(Data entries)
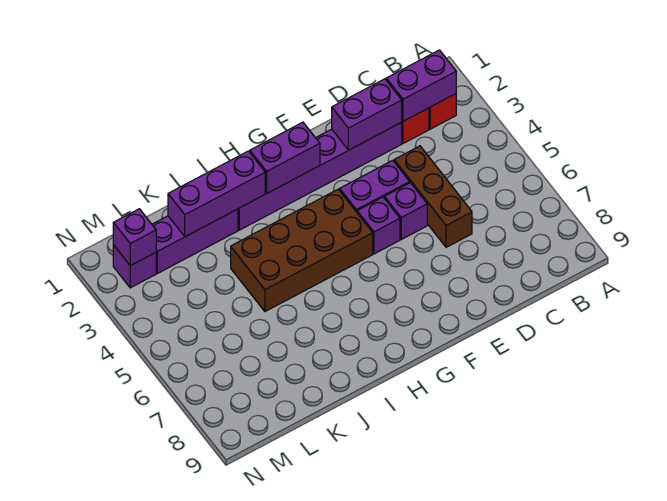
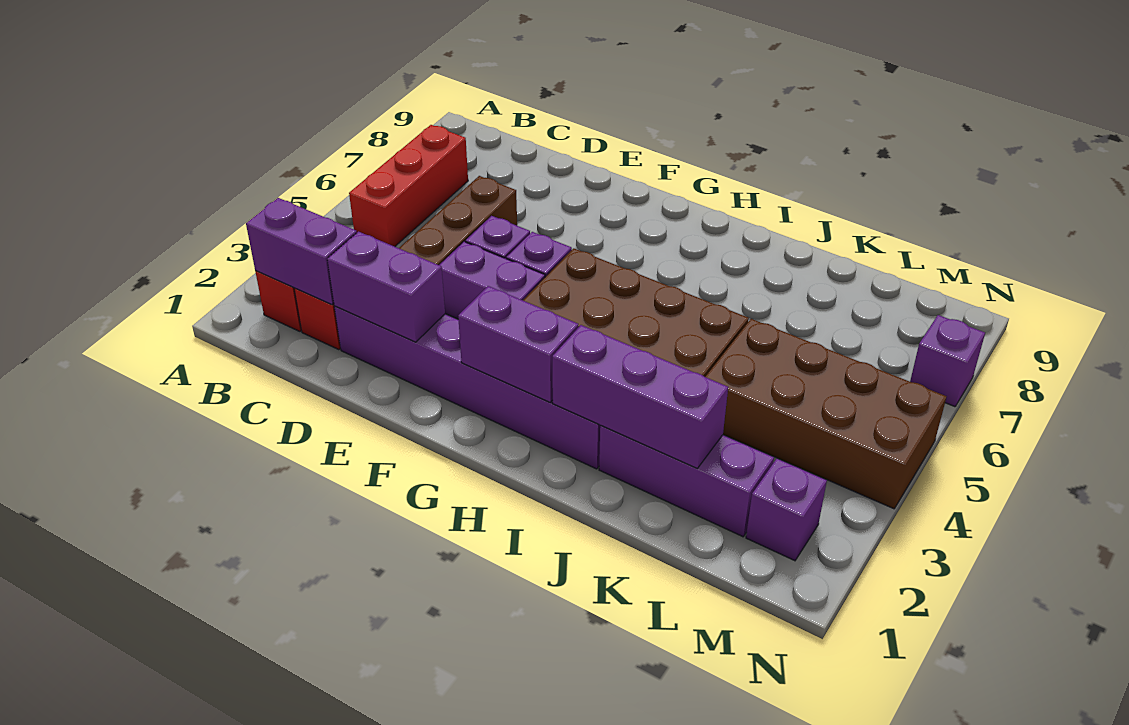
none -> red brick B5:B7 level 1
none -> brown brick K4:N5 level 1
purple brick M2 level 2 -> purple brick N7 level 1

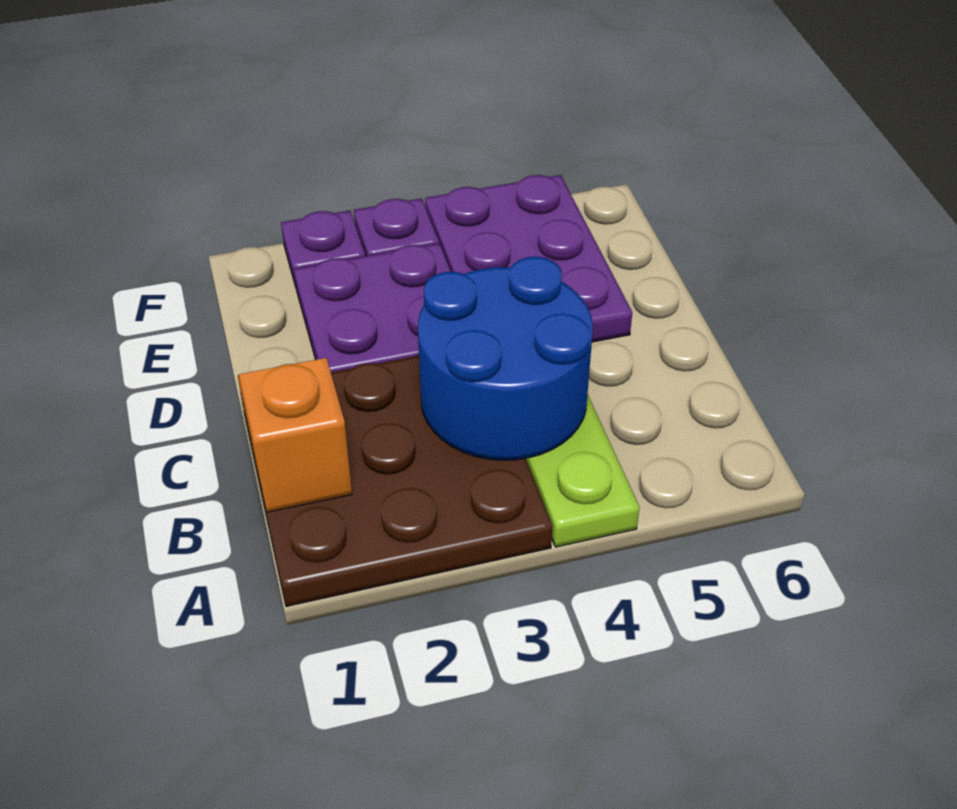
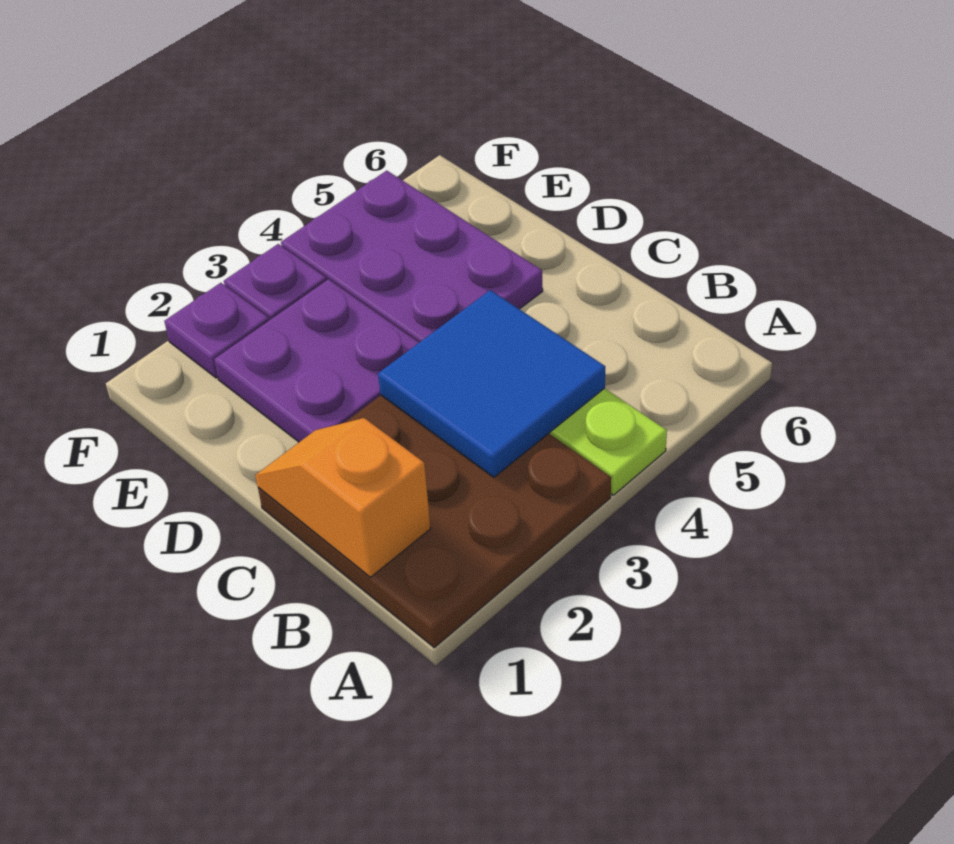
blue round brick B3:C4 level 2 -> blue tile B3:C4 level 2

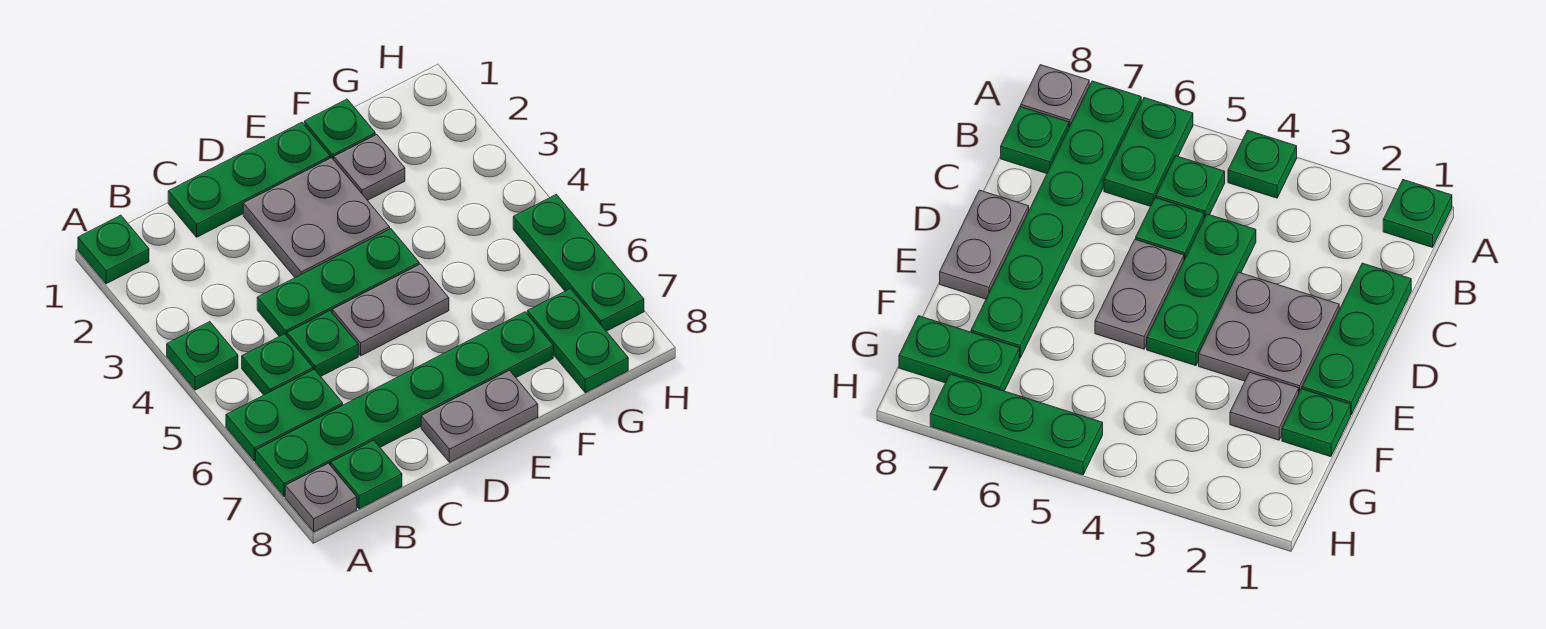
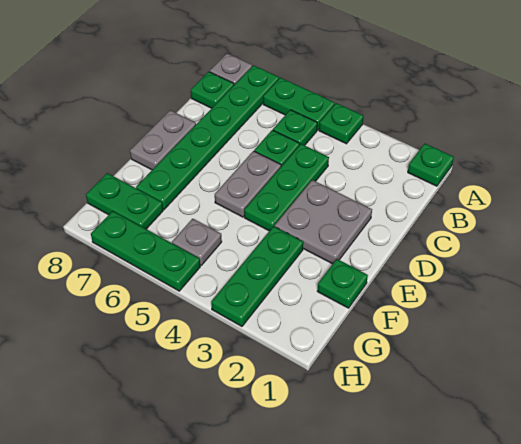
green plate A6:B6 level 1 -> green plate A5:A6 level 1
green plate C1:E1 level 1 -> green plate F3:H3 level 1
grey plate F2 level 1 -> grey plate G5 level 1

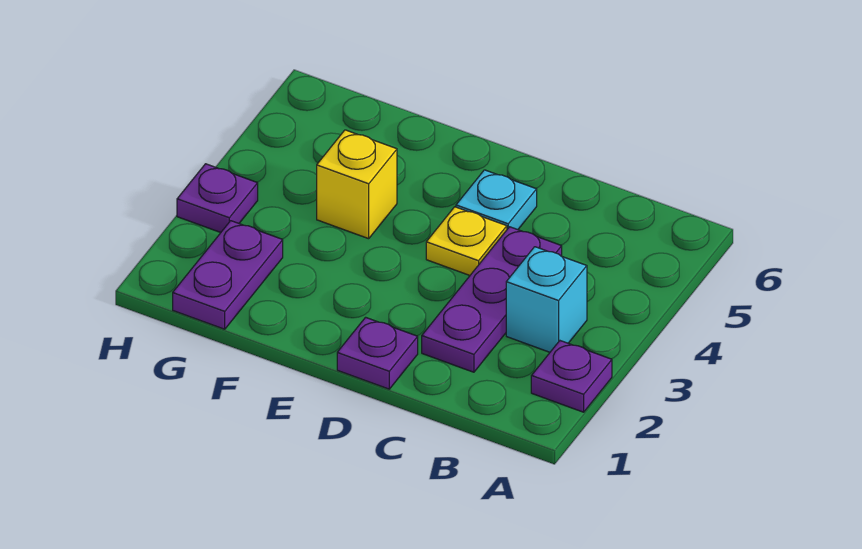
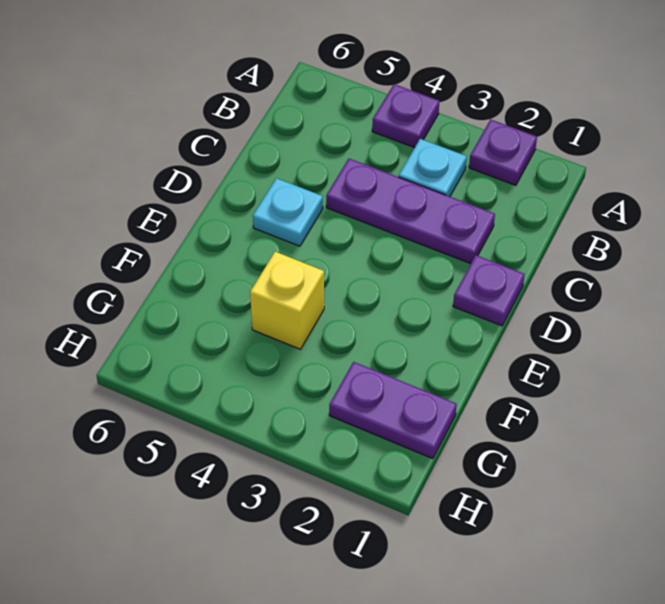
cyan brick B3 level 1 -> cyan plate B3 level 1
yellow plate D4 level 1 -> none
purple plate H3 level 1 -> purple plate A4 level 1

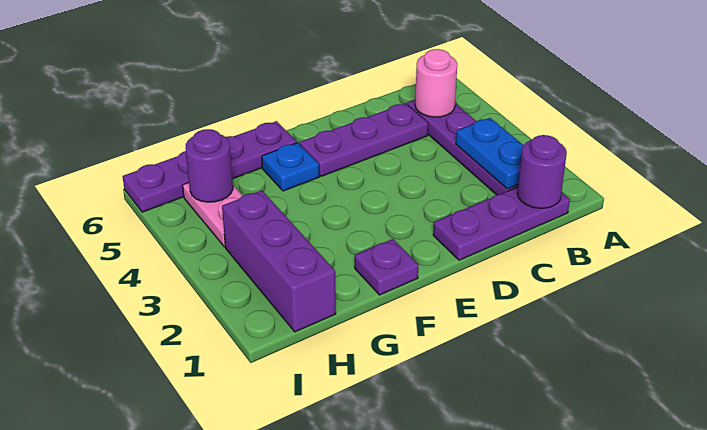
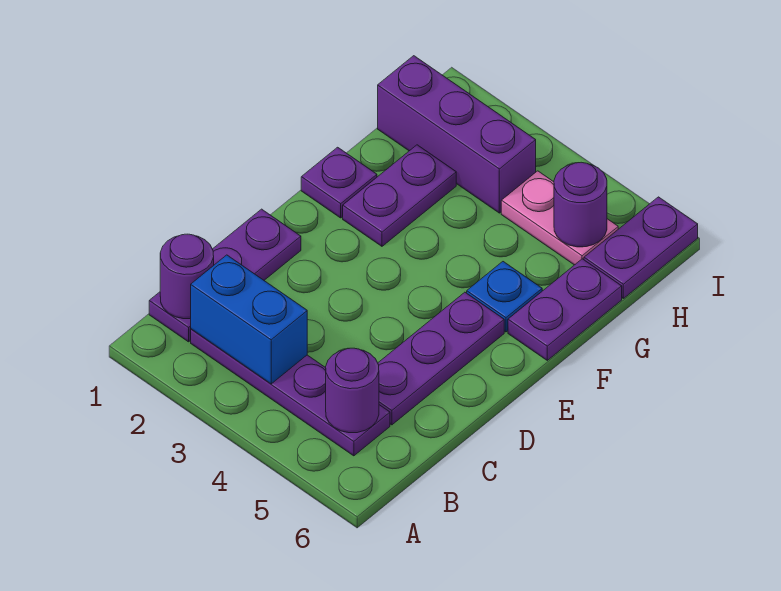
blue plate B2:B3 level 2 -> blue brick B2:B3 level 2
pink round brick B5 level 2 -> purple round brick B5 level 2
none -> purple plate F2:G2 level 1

*WORK INSTRUCTIONS*
Your output should consist solely of the lines from the line containing "yellow plate D4 level 1 -> none" through the end of the data above, copied exactly, with images removed.

*ANSWER FOR THIS EXERCISE*
yellow plate D4 level 1 -> none
purple plate H3 level 1 -> purple plate A4 level 1

blue plate B2:B3 level 2 -> blue brick B2:B3 level 2
pink round brick B5 level 2 -> purple round brick B5 level 2
none -> purple plate F2:G2 level 1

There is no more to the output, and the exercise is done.